-- GIVEN ENTRIES --
--*--
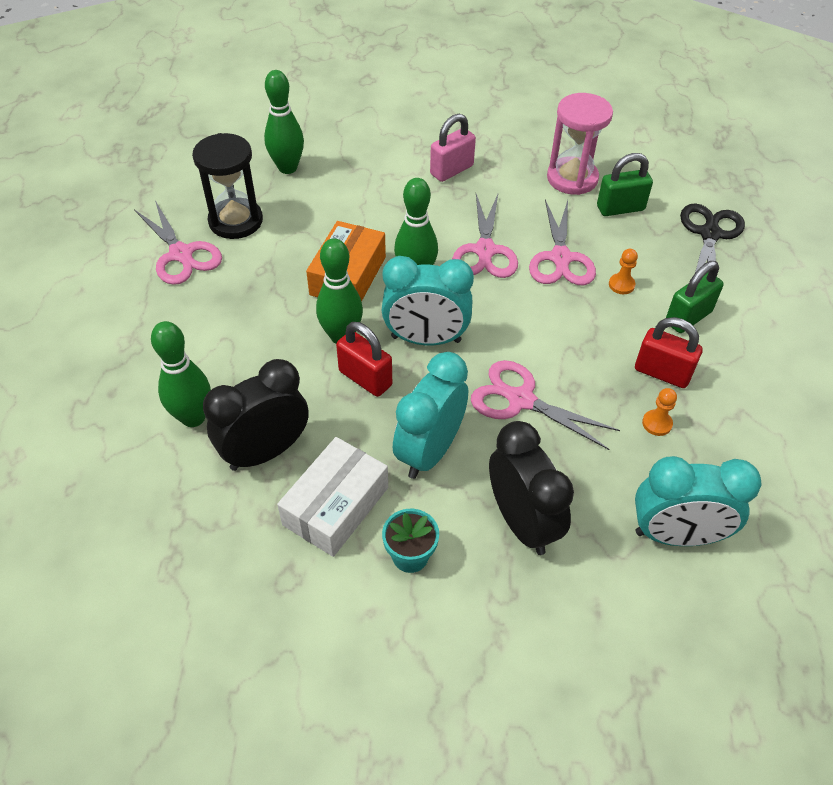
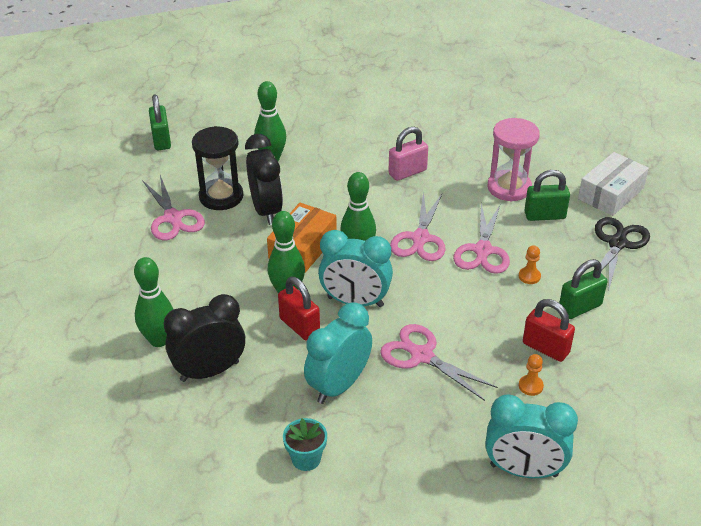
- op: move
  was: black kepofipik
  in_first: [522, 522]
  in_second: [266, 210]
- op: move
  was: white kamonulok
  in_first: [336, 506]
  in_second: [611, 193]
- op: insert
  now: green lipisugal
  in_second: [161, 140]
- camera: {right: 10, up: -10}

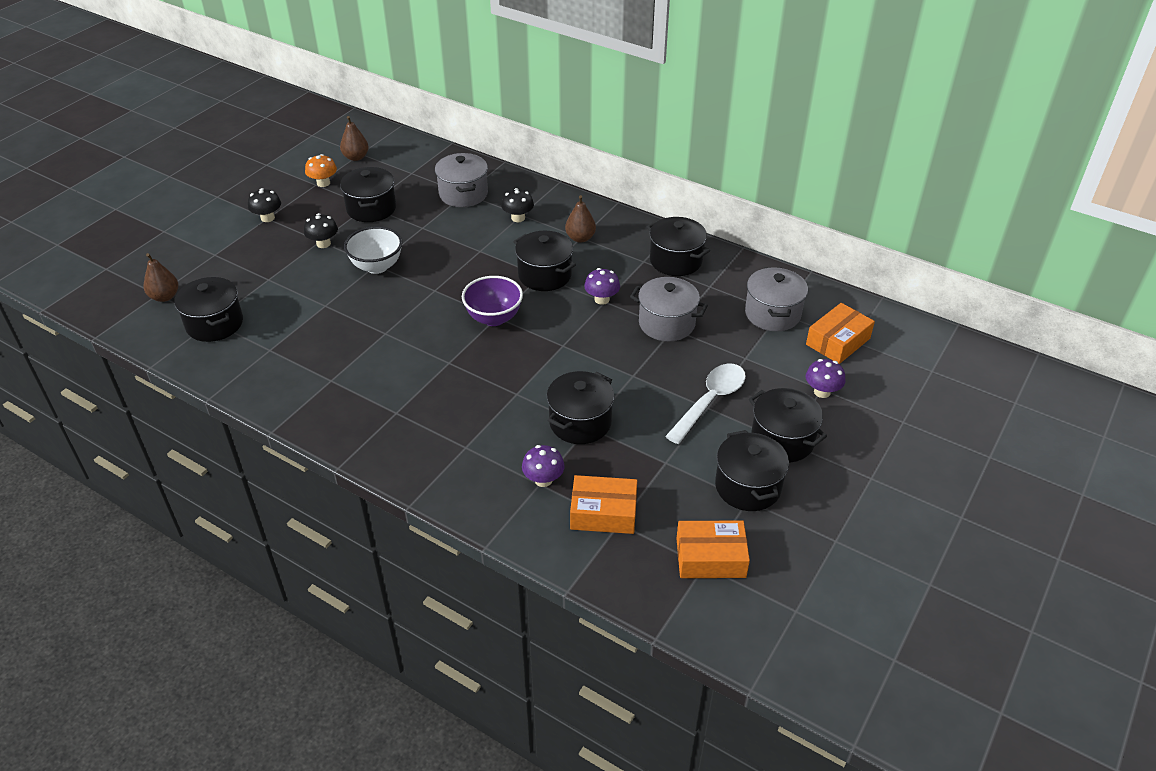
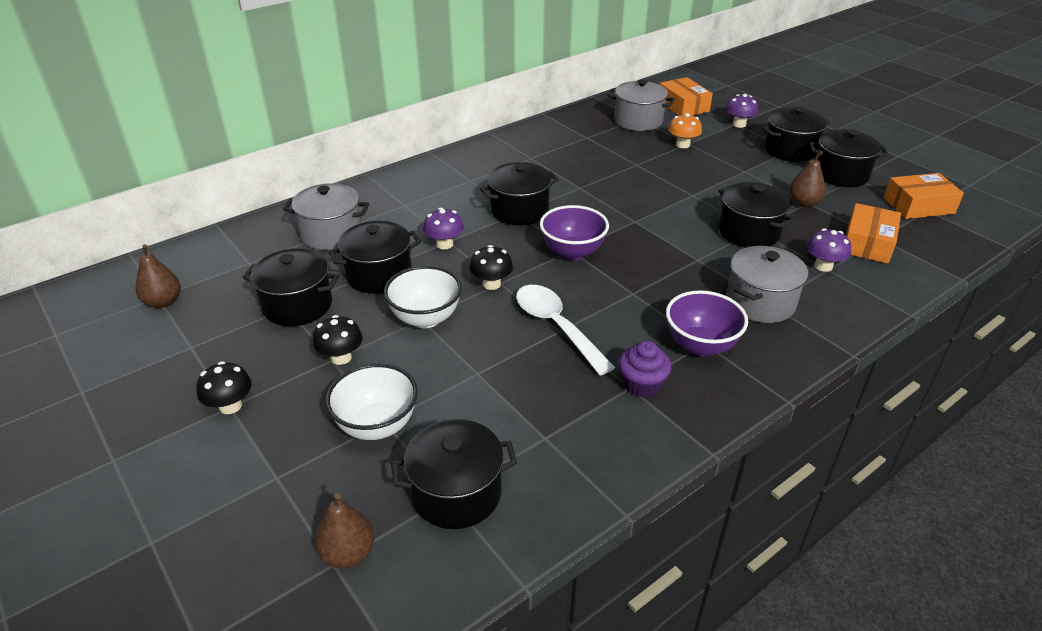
- op: move
  was:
--*--
Copy nothing but the lines from the line that contains "was: black kepofipik" through the end of the listing, exactly, and keep pictures out of it.

  was: black kepofipik
  in_first: [522, 522]
  in_second: [266, 210]
- op: move
  was: white kamonulok
  in_first: [336, 506]
  in_second: [611, 193]
- op: insert
  now: green lipisugal
  in_second: [161, 140]
- camera: {right: 10, up: -10}

- op: move
  was:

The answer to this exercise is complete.